** Prompt **
Check each line of the data for "turquoise", and copy the ones that have it.

** Material supplied **
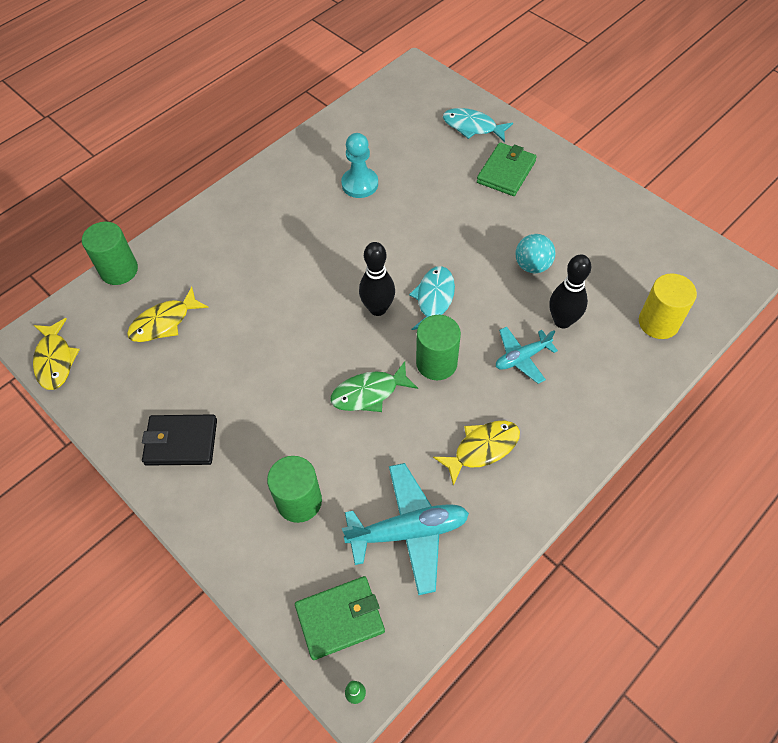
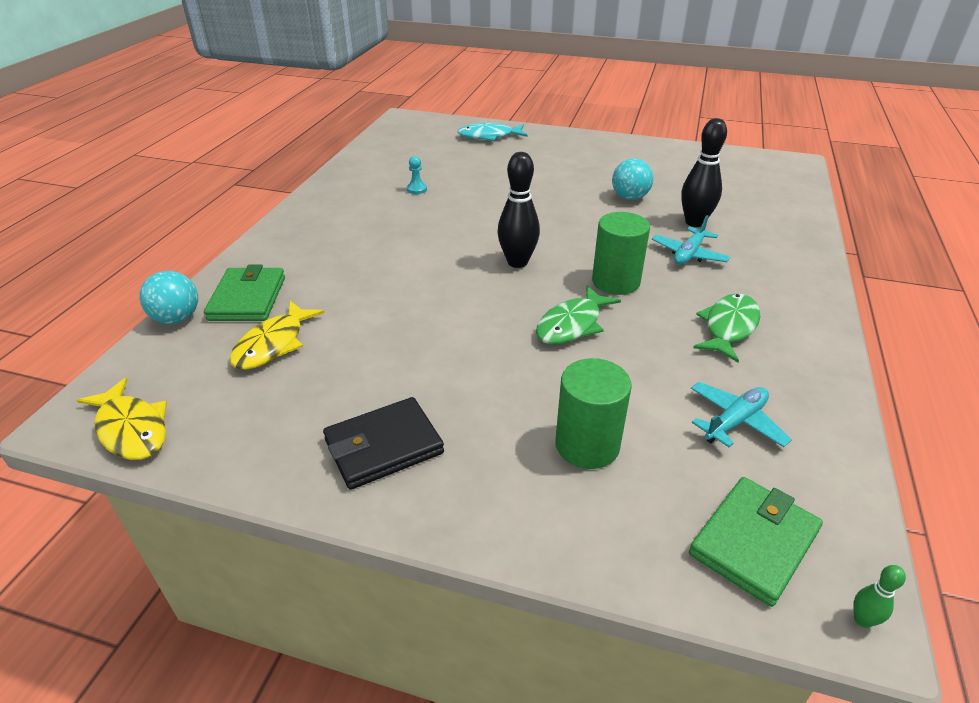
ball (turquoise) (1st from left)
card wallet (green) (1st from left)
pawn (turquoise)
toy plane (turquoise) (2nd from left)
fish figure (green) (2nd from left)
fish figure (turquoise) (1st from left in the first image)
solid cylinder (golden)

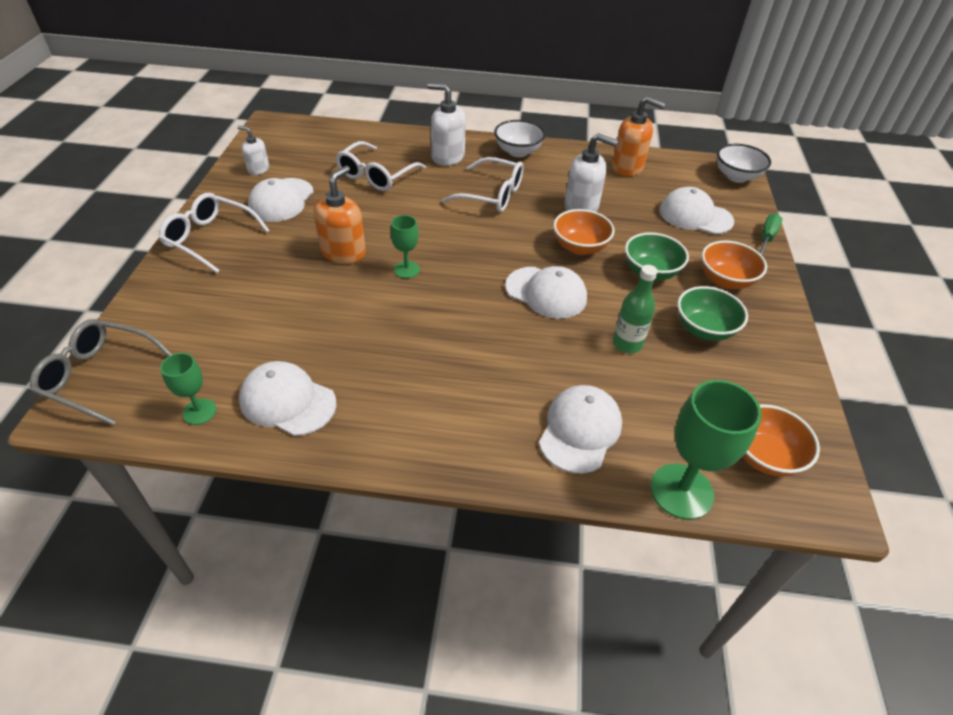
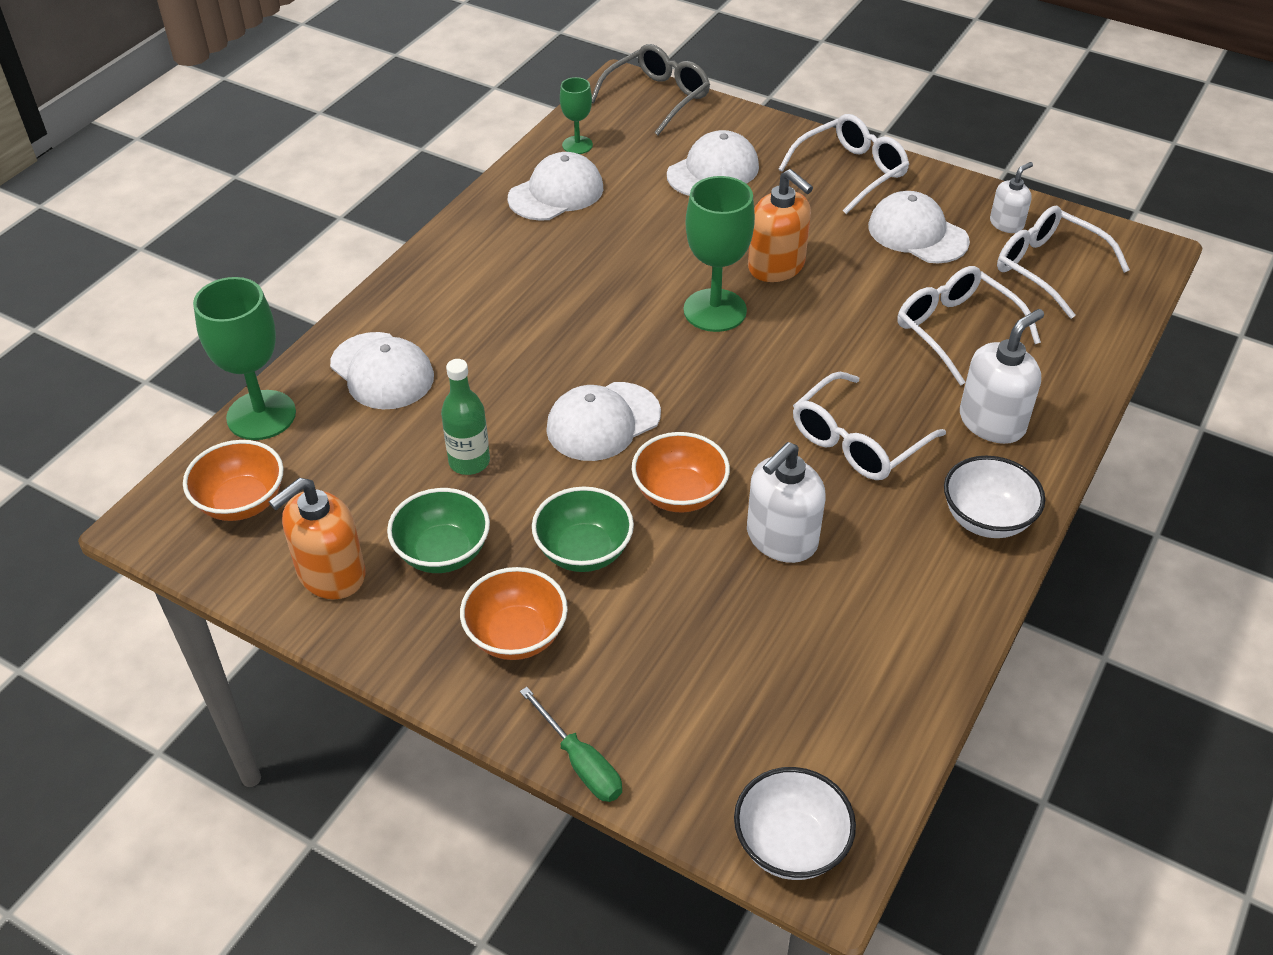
pump bottle (orange-coloured) (1st from left)
baseball cap (snow-white) (4th from left)
goblet (green) (3rd from left)
glasses (snow-white) (4th from left)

** Task answer **
ball (turquoise) (1st from left)
pawn (turquoise)
toy plane (turquoise) (2nd from left)
fish figure (turquoise) (1st from left in the first image)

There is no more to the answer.